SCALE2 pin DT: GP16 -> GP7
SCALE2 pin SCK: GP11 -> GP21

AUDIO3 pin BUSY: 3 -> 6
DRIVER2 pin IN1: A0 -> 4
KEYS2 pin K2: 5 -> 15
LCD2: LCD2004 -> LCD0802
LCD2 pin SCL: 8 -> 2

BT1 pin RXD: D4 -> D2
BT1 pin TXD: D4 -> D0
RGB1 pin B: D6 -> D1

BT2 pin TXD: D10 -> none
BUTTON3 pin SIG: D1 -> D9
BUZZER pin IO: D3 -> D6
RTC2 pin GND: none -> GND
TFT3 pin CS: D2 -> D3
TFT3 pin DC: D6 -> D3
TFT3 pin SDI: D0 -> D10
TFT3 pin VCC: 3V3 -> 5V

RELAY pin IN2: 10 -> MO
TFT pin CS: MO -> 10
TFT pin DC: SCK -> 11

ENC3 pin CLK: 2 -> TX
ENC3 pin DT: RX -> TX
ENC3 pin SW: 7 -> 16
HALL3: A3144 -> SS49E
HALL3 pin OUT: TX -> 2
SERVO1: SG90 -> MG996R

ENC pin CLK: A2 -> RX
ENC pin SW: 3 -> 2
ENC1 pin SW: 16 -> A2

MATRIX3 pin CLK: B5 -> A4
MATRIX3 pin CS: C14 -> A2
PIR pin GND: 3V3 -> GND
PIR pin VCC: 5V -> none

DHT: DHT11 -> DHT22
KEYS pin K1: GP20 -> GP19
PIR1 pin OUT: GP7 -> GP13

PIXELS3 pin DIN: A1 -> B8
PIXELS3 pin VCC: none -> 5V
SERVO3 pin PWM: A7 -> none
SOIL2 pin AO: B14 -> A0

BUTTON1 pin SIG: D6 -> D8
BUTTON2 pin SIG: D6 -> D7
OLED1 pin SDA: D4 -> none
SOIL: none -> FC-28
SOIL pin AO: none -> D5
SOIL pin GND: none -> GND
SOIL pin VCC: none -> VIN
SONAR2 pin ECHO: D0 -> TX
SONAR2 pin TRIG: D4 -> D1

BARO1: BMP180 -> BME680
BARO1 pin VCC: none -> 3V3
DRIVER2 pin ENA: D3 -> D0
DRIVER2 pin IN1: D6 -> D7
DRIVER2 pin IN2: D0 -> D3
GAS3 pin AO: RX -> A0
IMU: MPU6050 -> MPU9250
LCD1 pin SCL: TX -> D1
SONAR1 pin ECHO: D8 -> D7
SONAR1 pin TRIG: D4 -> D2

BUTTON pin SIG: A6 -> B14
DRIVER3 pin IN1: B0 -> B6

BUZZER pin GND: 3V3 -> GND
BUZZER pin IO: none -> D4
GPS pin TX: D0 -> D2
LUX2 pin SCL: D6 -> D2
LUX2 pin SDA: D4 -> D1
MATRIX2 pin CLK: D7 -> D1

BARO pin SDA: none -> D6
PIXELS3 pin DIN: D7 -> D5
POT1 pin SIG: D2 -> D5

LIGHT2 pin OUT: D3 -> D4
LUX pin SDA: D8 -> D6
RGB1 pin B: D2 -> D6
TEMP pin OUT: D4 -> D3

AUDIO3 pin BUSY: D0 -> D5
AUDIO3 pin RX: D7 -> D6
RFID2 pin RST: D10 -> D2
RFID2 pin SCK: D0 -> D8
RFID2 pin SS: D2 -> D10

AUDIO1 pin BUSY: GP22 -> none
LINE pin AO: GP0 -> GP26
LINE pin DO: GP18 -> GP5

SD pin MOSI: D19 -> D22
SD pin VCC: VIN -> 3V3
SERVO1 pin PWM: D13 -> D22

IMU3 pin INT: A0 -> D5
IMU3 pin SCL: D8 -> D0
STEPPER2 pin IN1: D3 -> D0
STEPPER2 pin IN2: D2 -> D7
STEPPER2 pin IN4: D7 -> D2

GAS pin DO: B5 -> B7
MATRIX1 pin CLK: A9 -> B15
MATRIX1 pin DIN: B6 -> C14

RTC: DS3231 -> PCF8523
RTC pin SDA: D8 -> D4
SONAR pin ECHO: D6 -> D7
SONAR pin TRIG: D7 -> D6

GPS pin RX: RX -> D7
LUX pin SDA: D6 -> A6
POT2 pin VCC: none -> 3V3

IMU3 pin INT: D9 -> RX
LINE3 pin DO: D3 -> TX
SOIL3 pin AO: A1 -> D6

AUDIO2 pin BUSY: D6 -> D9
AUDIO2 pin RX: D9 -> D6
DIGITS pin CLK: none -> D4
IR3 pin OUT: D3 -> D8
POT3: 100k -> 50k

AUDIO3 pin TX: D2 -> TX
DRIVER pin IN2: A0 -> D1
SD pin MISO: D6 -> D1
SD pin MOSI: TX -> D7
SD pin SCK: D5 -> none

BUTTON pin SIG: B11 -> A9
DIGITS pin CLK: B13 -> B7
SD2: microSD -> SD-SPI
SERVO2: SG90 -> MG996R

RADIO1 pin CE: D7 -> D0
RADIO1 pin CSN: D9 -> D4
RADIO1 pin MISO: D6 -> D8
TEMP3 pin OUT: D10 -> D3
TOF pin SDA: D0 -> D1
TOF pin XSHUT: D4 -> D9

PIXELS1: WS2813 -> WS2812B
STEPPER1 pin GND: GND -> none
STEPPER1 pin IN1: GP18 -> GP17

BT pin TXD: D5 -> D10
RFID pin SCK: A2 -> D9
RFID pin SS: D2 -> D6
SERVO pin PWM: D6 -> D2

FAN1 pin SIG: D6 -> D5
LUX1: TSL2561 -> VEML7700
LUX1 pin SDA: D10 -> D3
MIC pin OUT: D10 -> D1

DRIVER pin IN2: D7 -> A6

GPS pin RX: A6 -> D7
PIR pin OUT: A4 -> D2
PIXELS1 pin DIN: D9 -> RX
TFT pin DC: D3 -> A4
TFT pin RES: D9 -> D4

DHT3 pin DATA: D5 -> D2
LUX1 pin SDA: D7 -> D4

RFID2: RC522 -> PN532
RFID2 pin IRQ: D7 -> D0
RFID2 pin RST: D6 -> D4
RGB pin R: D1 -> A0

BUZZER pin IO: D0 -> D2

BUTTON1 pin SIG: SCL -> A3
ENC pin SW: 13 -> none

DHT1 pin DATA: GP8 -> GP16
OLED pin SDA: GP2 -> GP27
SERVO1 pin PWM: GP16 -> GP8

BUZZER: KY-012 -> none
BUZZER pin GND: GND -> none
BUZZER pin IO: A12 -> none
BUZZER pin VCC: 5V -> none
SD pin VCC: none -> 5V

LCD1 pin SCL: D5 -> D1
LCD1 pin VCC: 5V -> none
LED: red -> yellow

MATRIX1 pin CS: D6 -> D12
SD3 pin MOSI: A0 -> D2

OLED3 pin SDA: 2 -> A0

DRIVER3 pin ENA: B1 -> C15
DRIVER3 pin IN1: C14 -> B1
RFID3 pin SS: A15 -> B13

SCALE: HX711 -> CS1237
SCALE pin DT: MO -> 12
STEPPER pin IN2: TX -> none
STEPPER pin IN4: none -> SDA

Exercise objective — Retype all of the material above with every character intact.

Exercise output —
SCALE2 pin DT: GP16 -> GP7
SCALE2 pin SCK: GP11 -> GP21

AUDIO3 pin BUSY: 3 -> 6
DRIVER2 pin IN1: A0 -> 4
KEYS2 pin K2: 5 -> 15
LCD2: LCD2004 -> LCD0802
LCD2 pin SCL: 8 -> 2

BT1 pin RXD: D4 -> D2
BT1 pin TXD: D4 -> D0
RGB1 pin B: D6 -> D1

BT2 pin TXD: D10 -> none
BUTTON3 pin SIG: D1 -> D9
BUZZER pin IO: D3 -> D6
RTC2 pin GND: none -> GND
TFT3 pin CS: D2 -> D3
TFT3 pin DC: D6 -> D3
TFT3 pin SDI: D0 -> D10
TFT3 pin VCC: 3V3 -> 5V

RELAY pin IN2: 10 -> MO
TFT pin CS: MO -> 10
TFT pin DC: SCK -> 11

ENC3 pin CLK: 2 -> TX
ENC3 pin DT: RX -> TX
ENC3 pin SW: 7 -> 16
HALL3: A3144 -> SS49E
HALL3 pin OUT: TX -> 2
SERVO1: SG90 -> MG996R

ENC pin CLK: A2 -> RX
ENC pin SW: 3 -> 2
ENC1 pin SW: 16 -> A2

MATRIX3 pin CLK: B5 -> A4
MATRIX3 pin CS: C14 -> A2
PIR pin GND: 3V3 -> GND
PIR pin VCC: 5V -> none

DHT: DHT11 -> DHT22
KEYS pin K1: GP20 -> GP19
PIR1 pin OUT: GP7 -> GP13

PIXELS3 pin DIN: A1 -> B8
PIXELS3 pin VCC: none -> 5V
SERVO3 pin PWM: A7 -> none
SOIL2 pin AO: B14 -> A0

BUTTON1 pin SIG: D6 -> D8
BUTTON2 pin SIG: D6 -> D7
OLED1 pin SDA: D4 -> none
SOIL: none -> FC-28
SOIL pin AO: none -> D5
SOIL pin GND: none -> GND
SOIL pin VCC: none -> VIN
SONAR2 pin ECHO: D0 -> TX
SONAR2 pin TRIG: D4 -> D1

BARO1: BMP180 -> BME680
BARO1 pin VCC: none -> 3V3
DRIVER2 pin ENA: D3 -> D0
DRIVER2 pin IN1: D6 -> D7
DRIVER2 pin IN2: D0 -> D3
GAS3 pin AO: RX -> A0
IMU: MPU6050 -> MPU9250
LCD1 pin SCL: TX -> D1
SONAR1 pin ECHO: D8 -> D7
SONAR1 pin TRIG: D4 -> D2

BUTTON pin SIG: A6 -> B14
DRIVER3 pin IN1: B0 -> B6

BUZZER pin GND: 3V3 -> GND
BUZZER pin IO: none -> D4
GPS pin TX: D0 -> D2
LUX2 pin SCL: D6 -> D2
LUX2 pin SDA: D4 -> D1
MATRIX2 pin CLK: D7 -> D1

BARO pin SDA: none -> D6
PIXELS3 pin DIN: D7 -> D5
POT1 pin SIG: D2 -> D5

LIGHT2 pin OUT: D3 -> D4
LUX pin SDA: D8 -> D6
RGB1 pin B: D2 -> D6
TEMP pin OUT: D4 -> D3

AUDIO3 pin BUSY: D0 -> D5
AUDIO3 pin RX: D7 -> D6
RFID2 pin RST: D10 -> D2
RFID2 pin SCK: D0 -> D8
RFID2 pin SS: D2 -> D10

AUDIO1 pin BUSY: GP22 -> none
LINE pin AO: GP0 -> GP26
LINE pin DO: GP18 -> GP5

SD pin MOSI: D19 -> D22
SD pin VCC: VIN -> 3V3
SERVO1 pin PWM: D13 -> D22

IMU3 pin INT: A0 -> D5
IMU3 pin SCL: D8 -> D0
STEPPER2 pin IN1: D3 -> D0
STEPPER2 pin IN2: D2 -> D7
STEPPER2 pin IN4: D7 -> D2

GAS pin DO: B5 -> B7
MATRIX1 pin CLK: A9 -> B15
MATRIX1 pin DIN: B6 -> C14

RTC: DS3231 -> PCF8523
RTC pin SDA: D8 -> D4
SONAR pin ECHO: D6 -> D7
SONAR pin TRIG: D7 -> D6

GPS pin RX: RX -> D7
LUX pin SDA: D6 -> A6
POT2 pin VCC: none -> 3V3

IMU3 pin INT: D9 -> RX
LINE3 pin DO: D3 -> TX
SOIL3 pin AO: A1 -> D6

AUDIO2 pin BUSY: D6 -> D9
AUDIO2 pin RX: D9 -> D6
DIGITS pin CLK: none -> D4
IR3 pin OUT: D3 -> D8
POT3: 100k -> 50k

AUDIO3 pin TX: D2 -> TX
DRIVER pin IN2: A0 -> D1
SD pin MISO: D6 -> D1
SD pin MOSI: TX -> D7
SD pin SCK: D5 -> none

BUTTON pin SIG: B11 -> A9
DIGITS pin CLK: B13 -> B7
SD2: microSD -> SD-SPI
SERVO2: SG90 -> MG996R

RADIO1 pin CE: D7 -> D0
RADIO1 pin CSN: D9 -> D4
RADIO1 pin MISO: D6 -> D8
TEMP3 pin OUT: D10 -> D3
TOF pin SDA: D0 -> D1
TOF pin XSHUT: D4 -> D9

PIXELS1: WS2813 -> WS2812B
STEPPER1 pin GND: GND -> none
STEPPER1 pin IN1: GP18 -> GP17

BT pin TXD: D5 -> D10
RFID pin SCK: A2 -> D9
RFID pin SS: D2 -> D6
SERVO pin PWM: D6 -> D2

FAN1 pin SIG: D6 -> D5
LUX1: TSL2561 -> VEML7700
LUX1 pin SDA: D10 -> D3
MIC pin OUT: D10 -> D1

DRIVER pin IN2: D7 -> A6

GPS pin RX: A6 -> D7
PIR pin OUT: A4 -> D2
PIXELS1 pin DIN: D9 -> RX
TFT pin DC: D3 -> A4
TFT pin RES: D9 -> D4

DHT3 pin DATA: D5 -> D2
LUX1 pin SDA: D7 -> D4

RFID2: RC522 -> PN532
RFID2 pin IRQ: D7 -> D0
RFID2 pin RST: D6 -> D4
RGB pin R: D1 -> A0

BUZZER pin IO: D0 -> D2

BUTTON1 pin SIG: SCL -> A3
ENC pin SW: 13 -> none

DHT1 pin DATA: GP8 -> GP16
OLED pin SDA: GP2 -> GP27
SERVO1 pin PWM: GP16 -> GP8

BUZZER: KY-012 -> none
BUZZER pin GND: GND -> none
BUZZER pin IO: A12 -> none
BUZZER pin VCC: 5V -> none
SD pin VCC: none -> 5V

LCD1 pin SCL: D5 -> D1
LCD1 pin VCC: 5V -> none
LED: red -> yellow

MATRIX1 pin CS: D6 -> D12
SD3 pin MOSI: A0 -> D2

OLED3 pin SDA: 2 -> A0

DRIVER3 pin ENA: B1 -> C15
DRIVER3 pin IN1: C14 -> B1
RFID3 pin SS: A15 -> B13

SCALE: HX711 -> CS1237
SCALE pin DT: MO -> 12
STEPPER pin IN2: TX -> none
STEPPER pin IN4: none -> SDA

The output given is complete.